TASK ITEM
Search term "DIGITS": copy each line of the records that contains it.

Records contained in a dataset
* * * * * * * * *
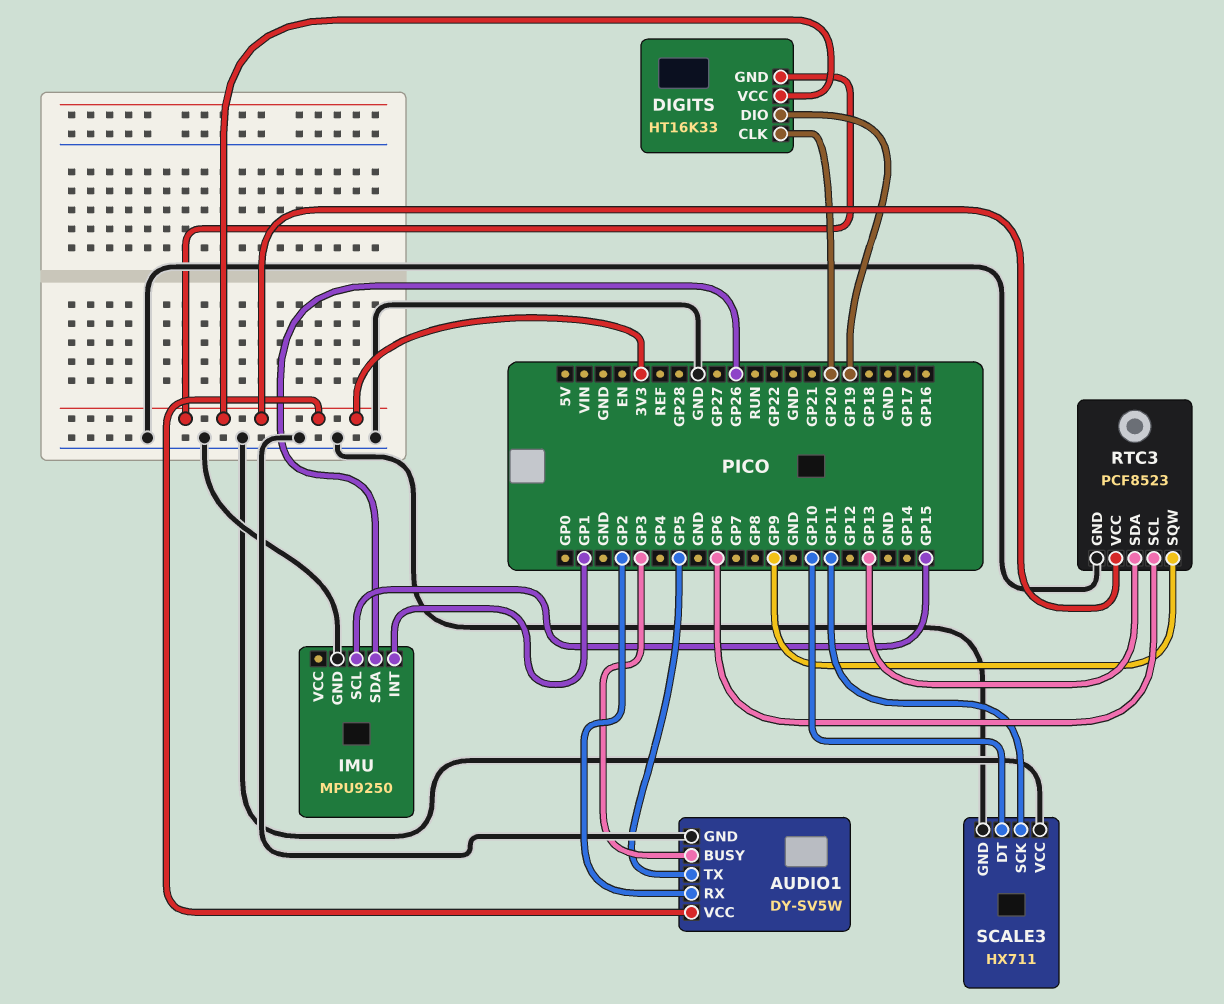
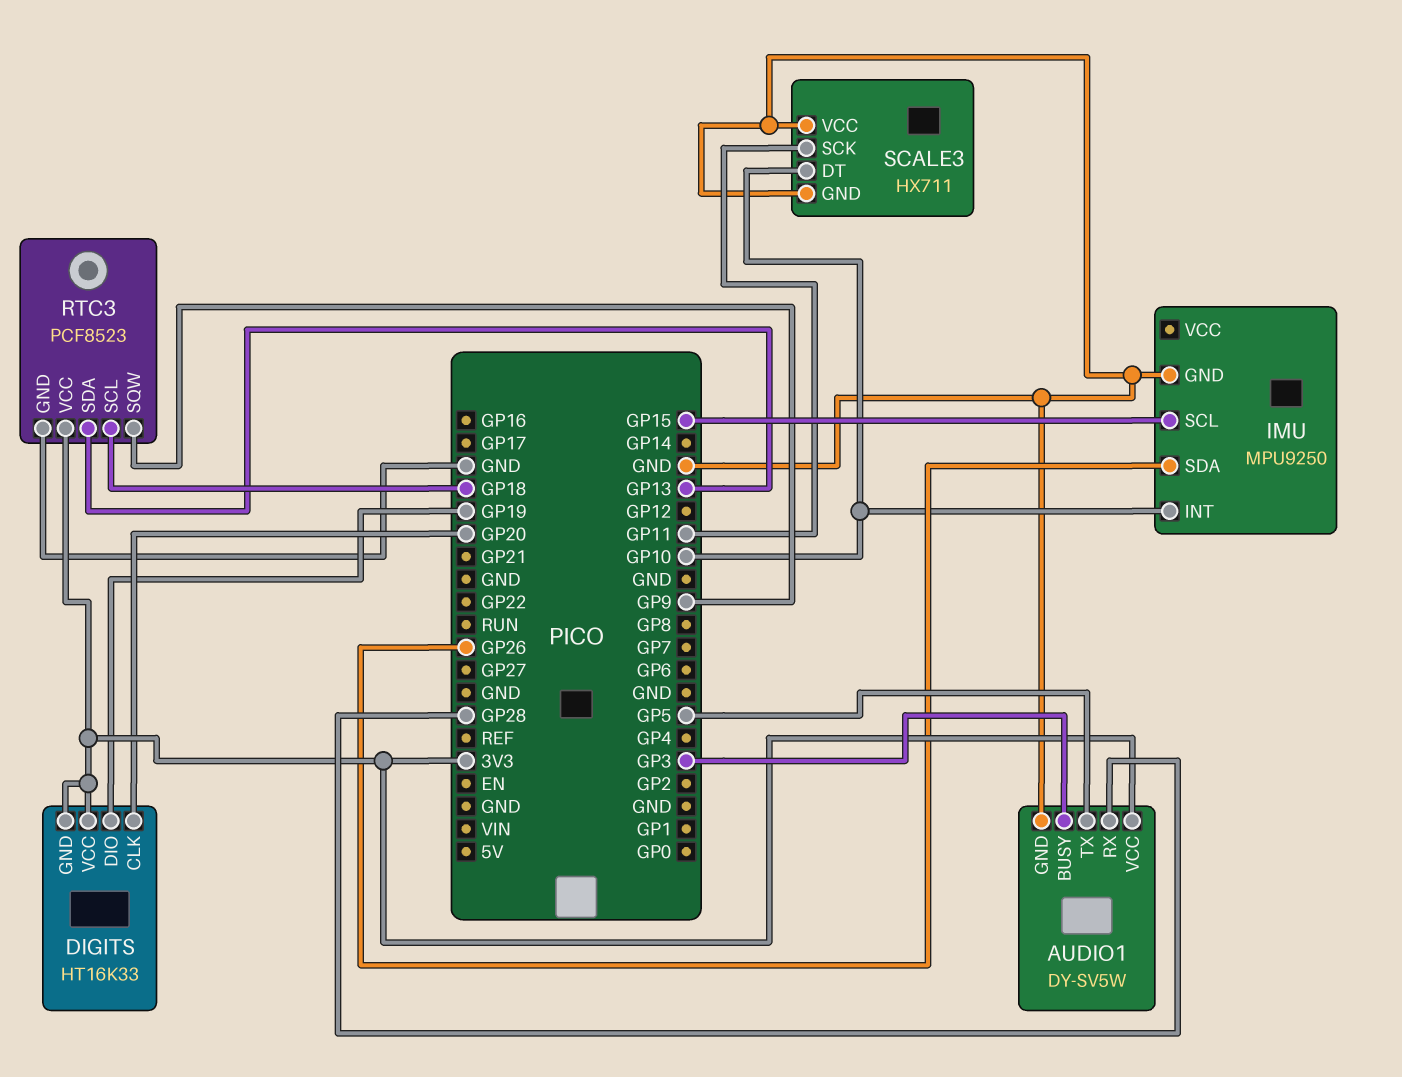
AUDIO1 pin RX: GP2 -> GP28
IMU pin INT: GP1 -> GP10
RTC3 pin SCL: GP6 -> GP18

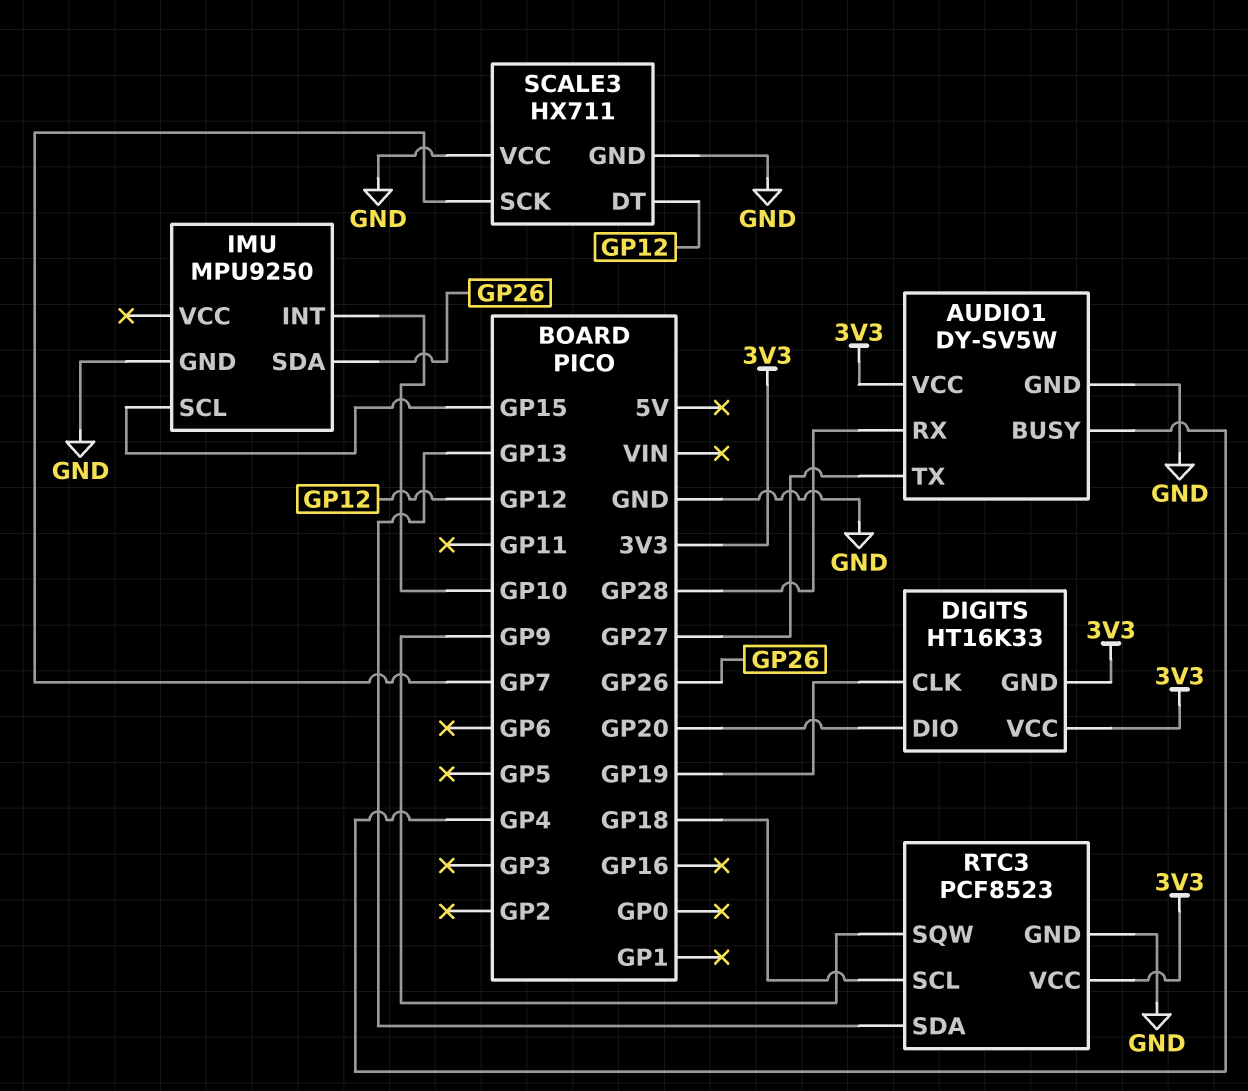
AUDIO1 pin BUSY: GP3 -> GP4
AUDIO1 pin TX: GP5 -> GP27
DIGITS pin CLK: GP20 -> GP19
DIGITS pin DIO: GP19 -> GP20
SCALE3 pin DT: GP10 -> GP12
SCALE3 pin SCK: GP11 -> GP7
* * * * * * * * *
RESULT
DIGITS pin CLK: GP20 -> GP19
DIGITS pin DIO: GP19 -> GP20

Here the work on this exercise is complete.